**RECORDS FOR THE TASK**
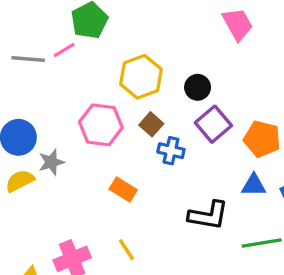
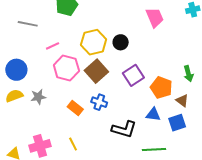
pink line: (64, 50) -> (53, 46), moved
black circle: (198, 87) -> (121, 42), moved
brown square: (151, 124) -> (96, 71), size x1.6
blue cross: (171, 151) -> (99, 102), moved
gray star: (51, 162) -> (38, 97), moved

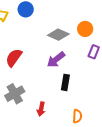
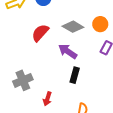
red semicircle: (14, 58) -> (40, 33), moved
purple arrow: (56, 60) -> (68, 51), turned 66

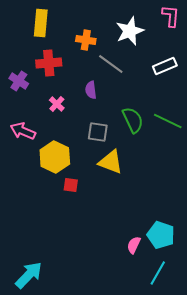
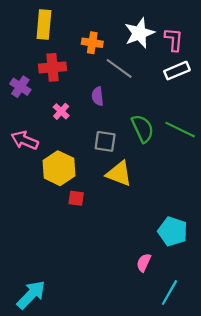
pink L-shape: (171, 16) -> (174, 39), moved
cyan pentagon: (161, 235) -> (173, 231), moved

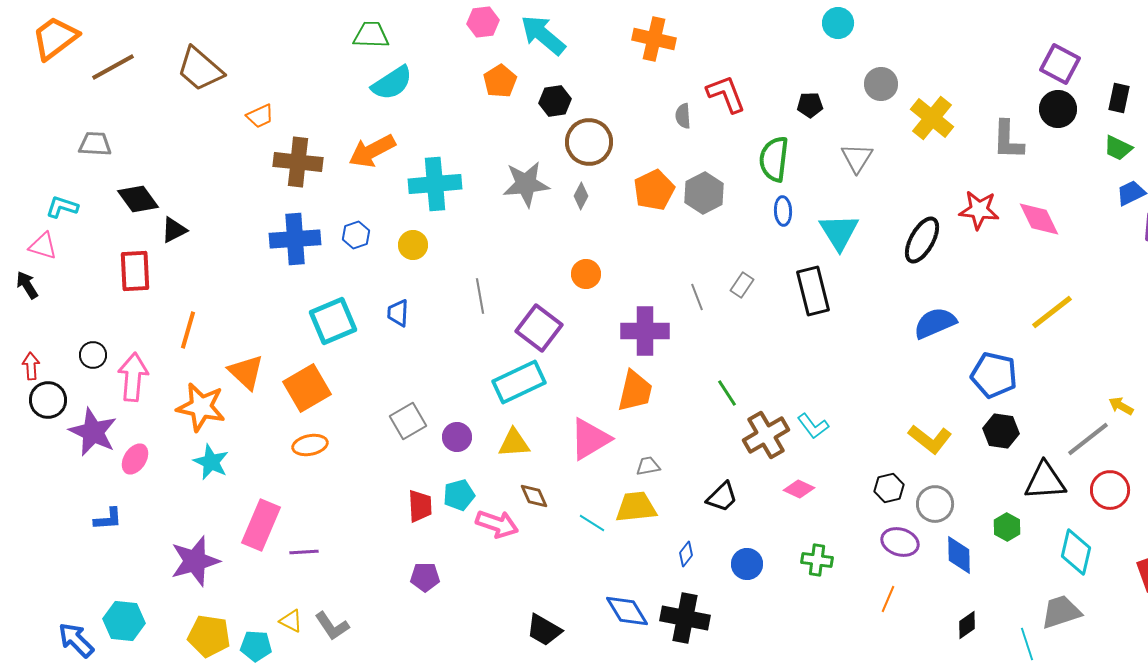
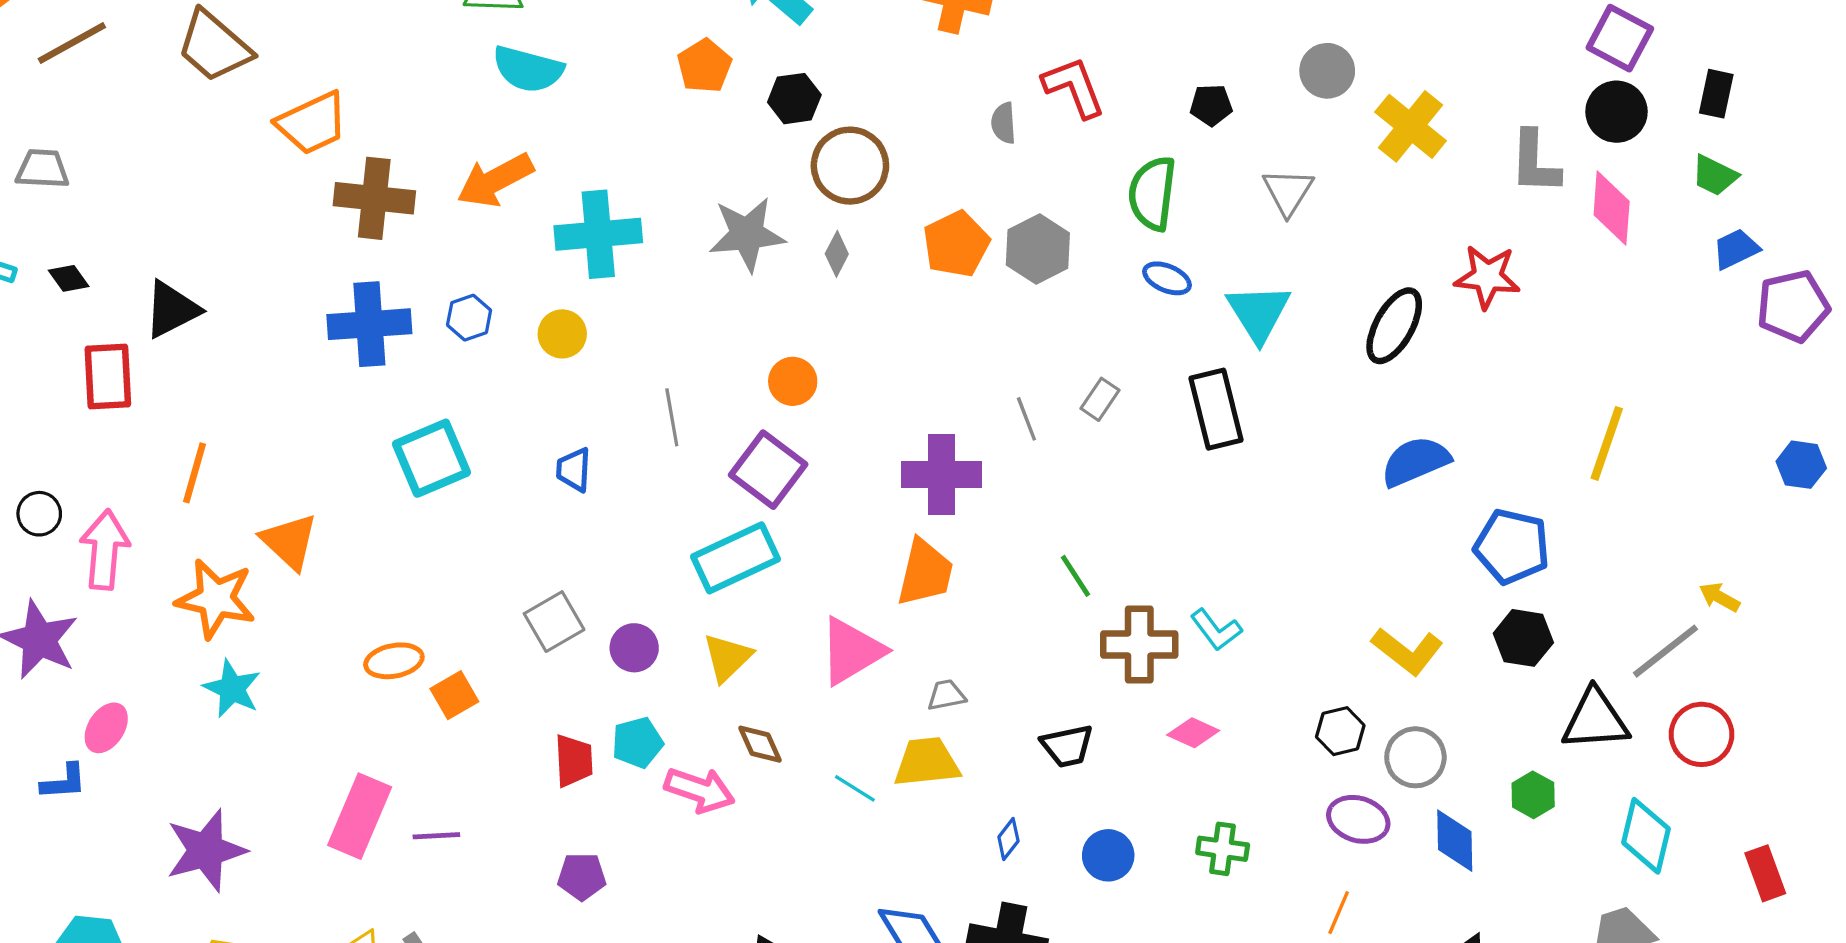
cyan semicircle: (392, 83) -> (528, 69), turned 48
orange trapezoid: (260, 116) -> (312, 123), size x1.6
black diamond: (138, 199) -> (69, 278), moved, size x0.6
blue ellipse: (783, 211) -> (1167, 278), turned -64
pink diamond: (1039, 219) -> (1612, 208), moved, turned 30
black triangle: (174, 230) -> (172, 309), size x1.4
orange circle: (586, 274) -> (793, 381), moved
yellow line: (1052, 312) -> (1607, 443), turned -33
blue trapezoid: (398, 313) -> (574, 470), moved
orange square: (307, 388) -> (454, 695), moved, size x0.6
brown cross: (766, 435) -> (1139, 644), turned 30
yellow triangle: (514, 443) -> (727, 658), turned -40
pink ellipse: (135, 459) -> (106, 728), moved
black trapezoid: (722, 497) -> (1067, 746), turned 32
pink rectangle: (261, 525) -> (360, 816), moved
purple line: (304, 552) -> (436, 836), moved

**TASK ITEM**
Tally the lines in the records that contain "blue", then give only the tally.

**RESPONSE TO THIS EXERCISE**
3